# [Task to complete]
All the lines below should appear again unchanged, though their pictures should not.

# [Dataset records]
────────

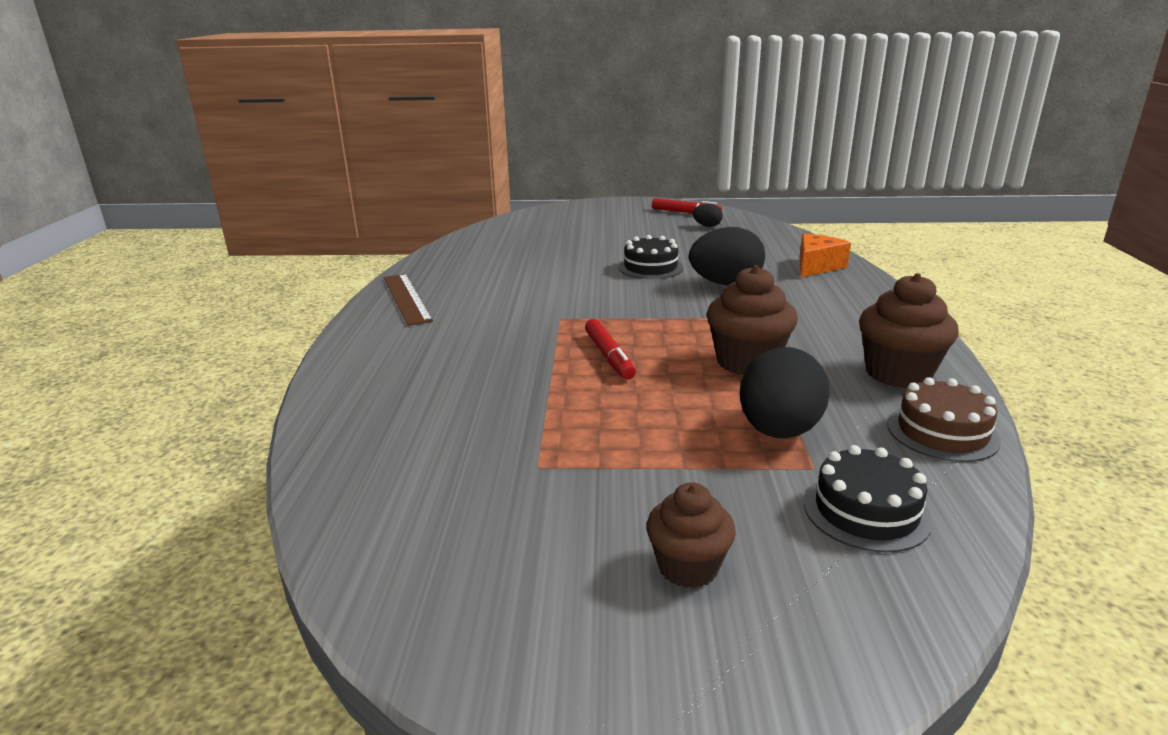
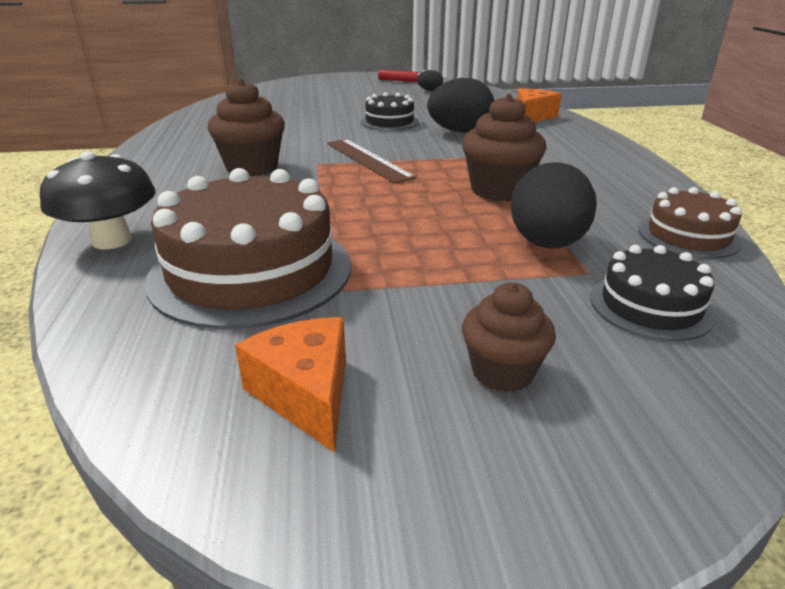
camera: 10 degrees left, 5 degrees up
(346, 397) = (112, 240): none -> black mushroom
(406, 298) = (163, 154): brown ruler -> brown ruler (368, 160)
(471, 440) = (251, 271): none -> brown cake
(497, 570) = (305, 394): none -> orange cheese
(609, 356) = (371, 192): red marker -> none
(898, 373) = (632, 192): brown cupcake -> brown cupcake (252, 168)

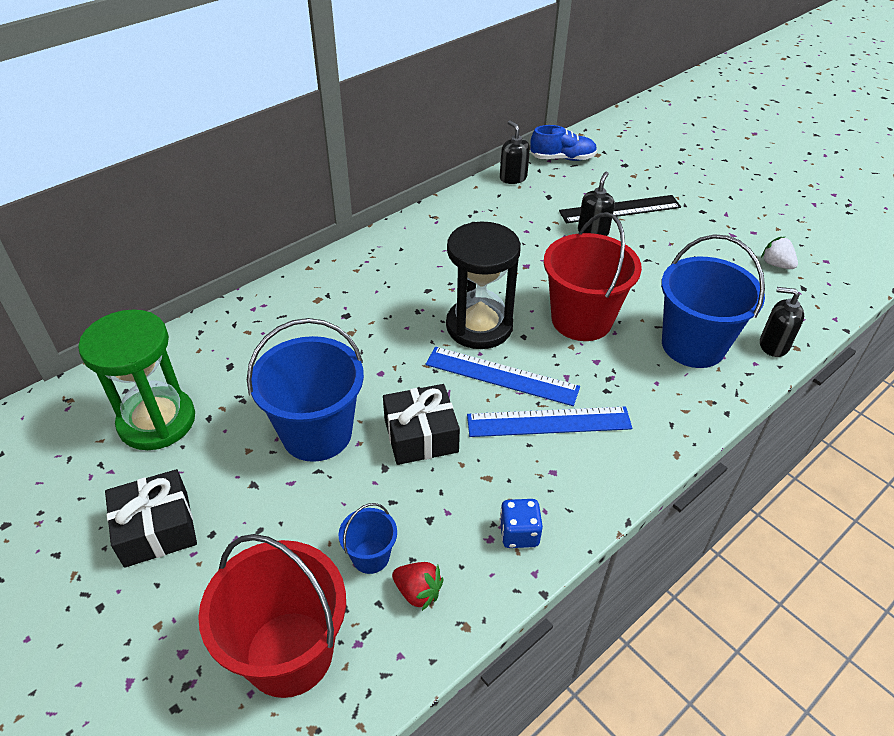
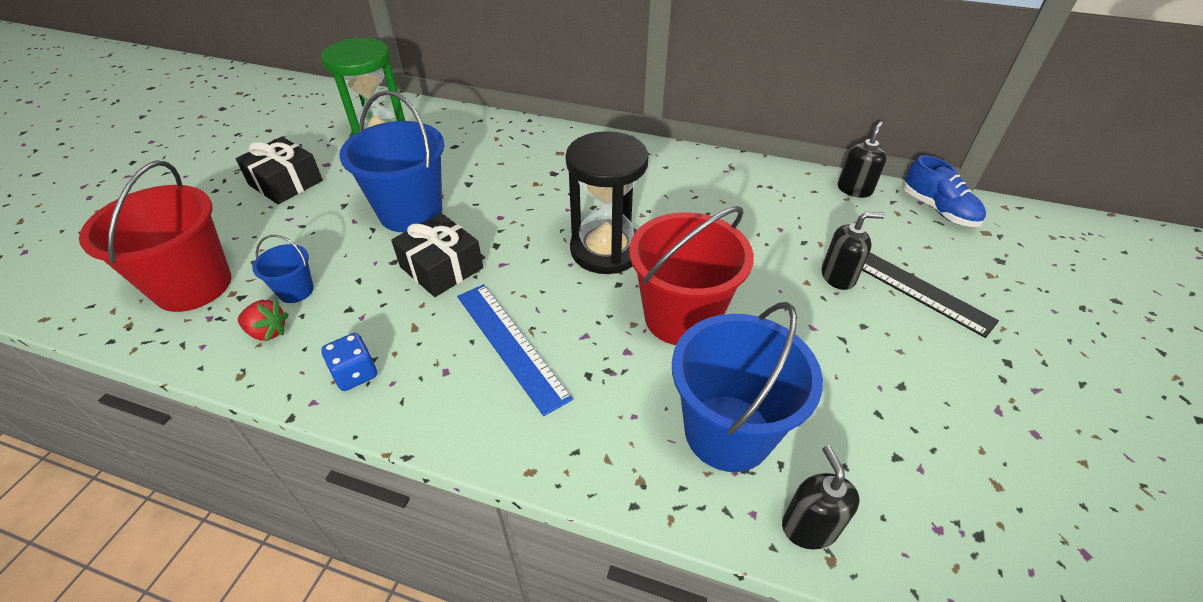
camera: 60 degrees right, 0 degrees up
(418, 592) = (268, 332): red strawberry -> red strawberry turned 75 degrees counterclockwise
(501, 376) = (550, 289): blue ruler -> none
(776, 264) = (994, 483): white strawberry -> none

────────

# [Task output]
camera: 10 degrees left, 5 degrees up
(346, 397) = (112, 240): none -> black mushroom
(406, 298) = (163, 154): brown ruler -> brown ruler (368, 160)
(471, 440) = (251, 271): none -> brown cake
(497, 570) = (305, 394): none -> orange cheese
(609, 356) = (371, 192): red marker -> none
(898, 373) = (632, 192): brown cupcake -> brown cupcake (252, 168)

camera: 60 degrees right, 0 degrees up
(418, 592) = (268, 332): red strawberry -> red strawberry turned 75 degrees counterclockwise
(501, 376) = (550, 289): blue ruler -> none
(776, 264) = (994, 483): white strawberry -> none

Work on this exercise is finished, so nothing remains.